[Items from a data source]
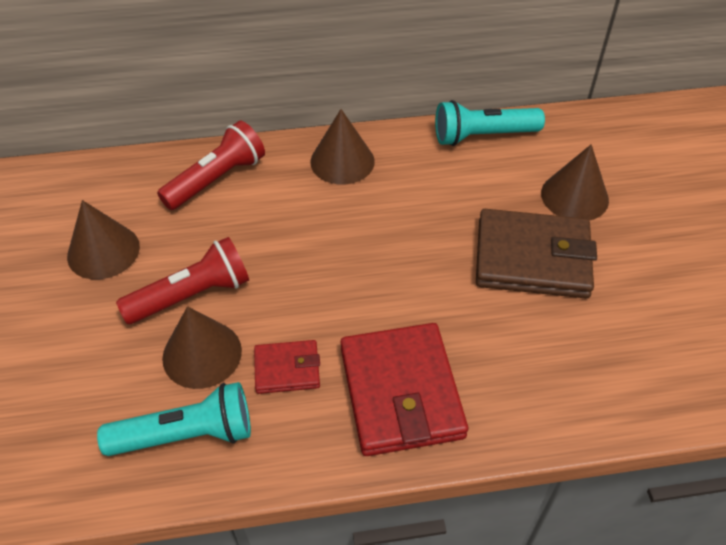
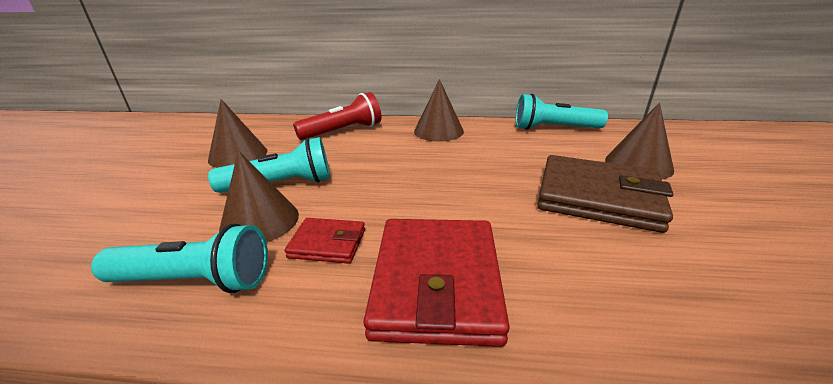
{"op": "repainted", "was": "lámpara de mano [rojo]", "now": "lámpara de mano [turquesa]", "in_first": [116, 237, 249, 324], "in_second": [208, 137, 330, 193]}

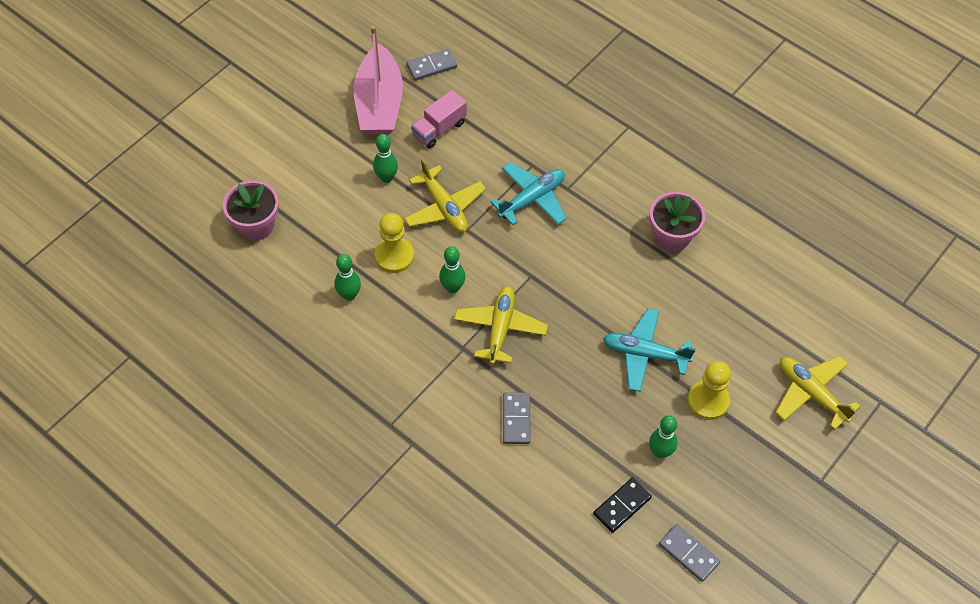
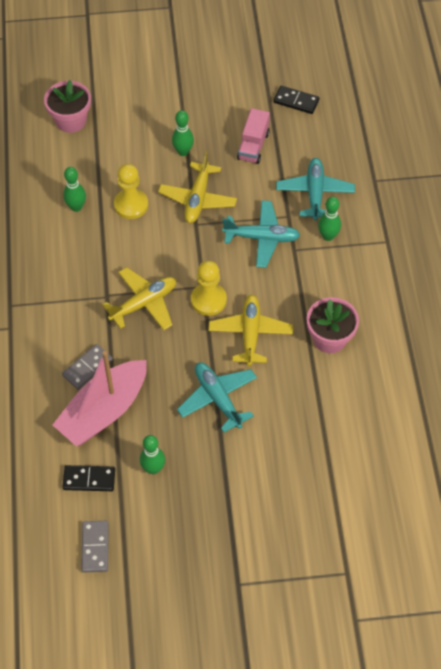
{"op": "new", "now": "avión [turquesa]", "in_second": [276, 158, 355, 221]}
{"op": "shifted", "was": "barco [rosa]", "in_first": [353, 26, 403, 135], "in_second": [53, 351, 147, 446]}
{"op": "shifted", "was": "bolo [verde]", "in_first": [439, 247, 465, 293], "in_second": [318, 197, 341, 241]}
{"op": "shifted", "was": "peón [amarillo]", "in_first": [688, 361, 731, 420], "in_second": [191, 261, 227, 316]}
{"op": "shifted", "was": "avión [amarillo]", "in_first": [776, 356, 860, 430], "in_second": [208, 295, 293, 366]}
{"op": "repainted", "was": "ficha de dominó [gris]", "now": "ficha de dominó [negro]", "in_first": [407, 49, 457, 81], "in_second": [274, 86, 319, 114]}
{"op": "rotated", "was": "camión [rosa]", "in_first": [411, 90, 467, 148], "in_second": [237, 108, 270, 164], "clockwise": -75}

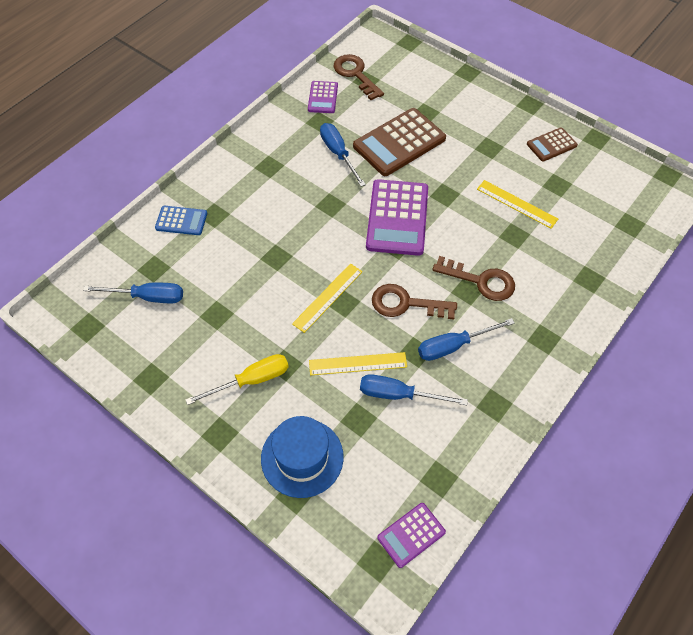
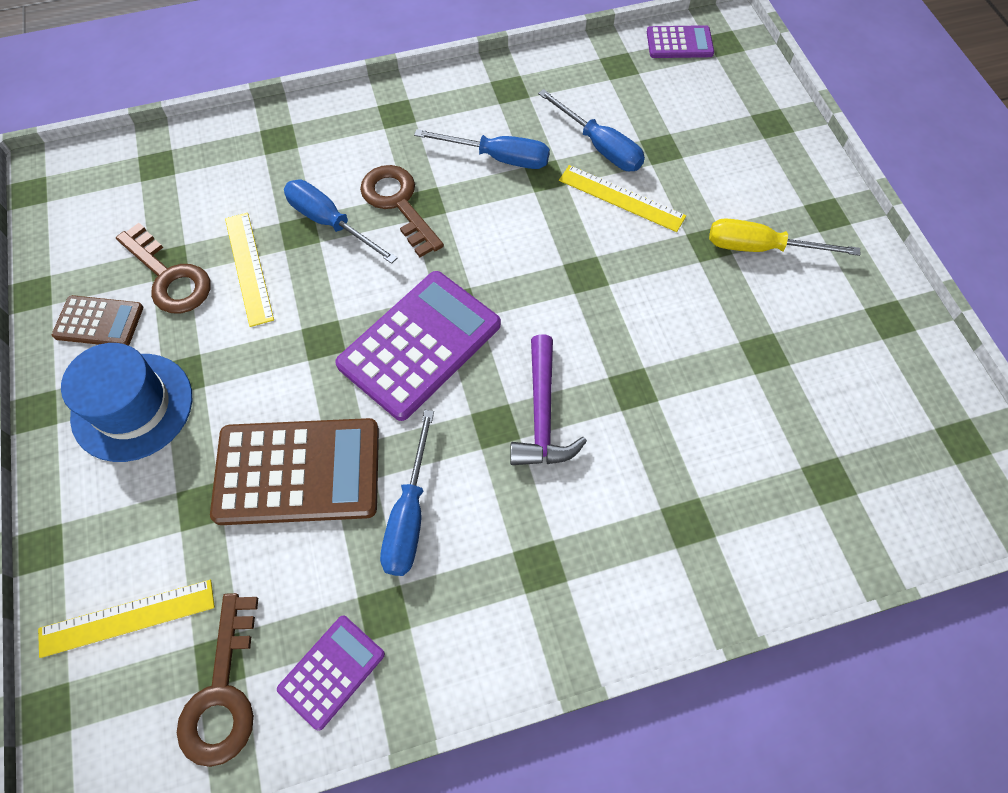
{"op": "gone", "was": "calculadora [azul]", "in_first": [155, 206, 207, 235]}
{"op": "new", "now": "martillo [morado]", "in_second": [510, 334, 587, 465]}
{"op": "shifted", "was": "destornillador [azul]", "in_first": [83, 283, 183, 303], "in_second": [284, 180, 397, 264]}
{"op": "shifted", "was": "sombrero [azul]", "in_first": [261, 416, 344, 498], "in_second": [61, 343, 192, 462]}
{"op": "shifted", "was": "regla [amarillo]", "in_first": [292, 264, 363, 333], "in_second": [38, 580, 215, 658]}
{"op": "shifted", "was": "llave [marrón]", "in_first": [372, 284, 457, 319], "in_second": [116, 223, 211, 313]}

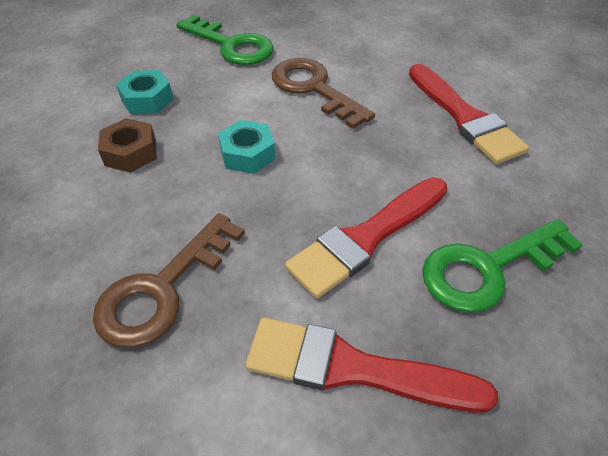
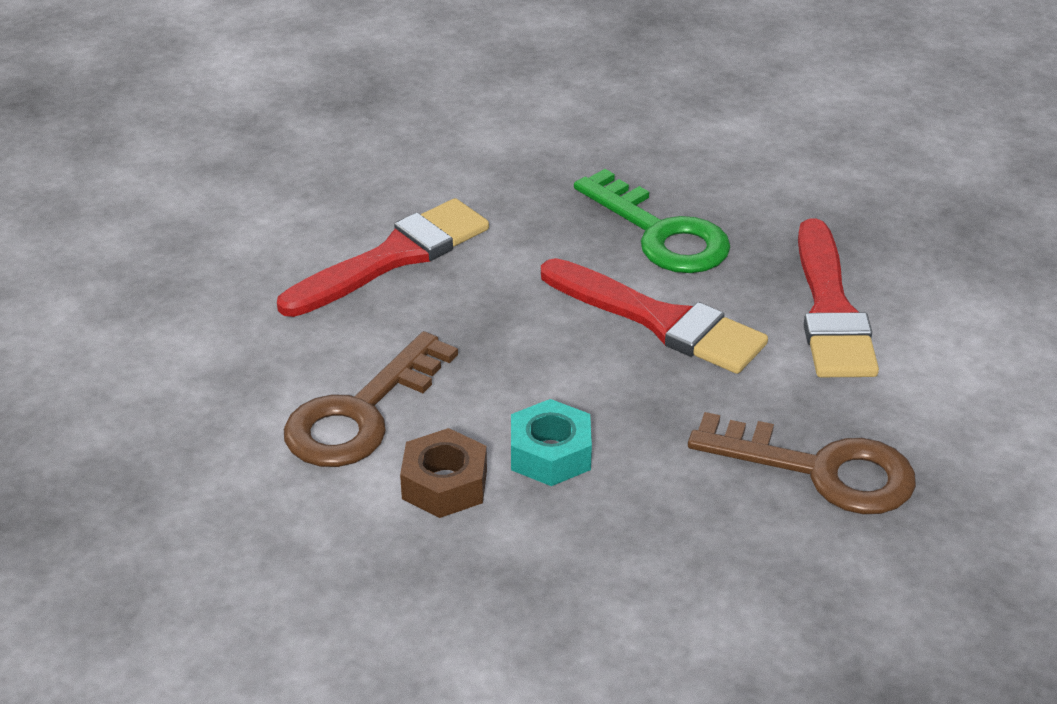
{"op": "gone", "was": "tuerca [turquesa]", "in_first": [116, 70, 173, 114]}
{"op": "gone", "was": "llave [verde]", "in_first": [176, 15, 274, 65]}
{"op": "shifted", "was": "tuerca [marrón]", "in_first": [98, 118, 156, 173], "in_second": [400, 428, 487, 518]}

• **Problem details**
Search the entries for the string "shifted". Copy every line that has it.

• **Solution to this task**
{"op": "shifted", "was": "barco [rosa]", "in_first": [353, 26, 403, 135], "in_second": [53, 351, 147, 446]}
{"op": "shifted", "was": "bolo [verde]", "in_first": [439, 247, 465, 293], "in_second": [318, 197, 341, 241]}
{"op": "shifted", "was": "peón [amarillo]", "in_first": [688, 361, 731, 420], "in_second": [191, 261, 227, 316]}
{"op": "shifted", "was": "avión [amarillo]", "in_first": [776, 356, 860, 430], "in_second": [208, 295, 293, 366]}
{"op": "shifted", "was": "destornillador [azul]", "in_first": [83, 283, 183, 303], "in_second": [284, 180, 397, 264]}
{"op": "shifted", "was": "sombrero [azul]", "in_first": [261, 416, 344, 498], "in_second": [61, 343, 192, 462]}
{"op": "shifted", "was": "regla [amarillo]", "in_first": [292, 264, 363, 333], "in_second": [38, 580, 215, 658]}
{"op": "shifted", "was": "llave [marrón]", "in_first": [372, 284, 457, 319], "in_second": [116, 223, 211, 313]}
{"op": "shifted", "was": "tuerca [marrón]", "in_first": [98, 118, 156, 173], "in_second": [400, 428, 487, 518]}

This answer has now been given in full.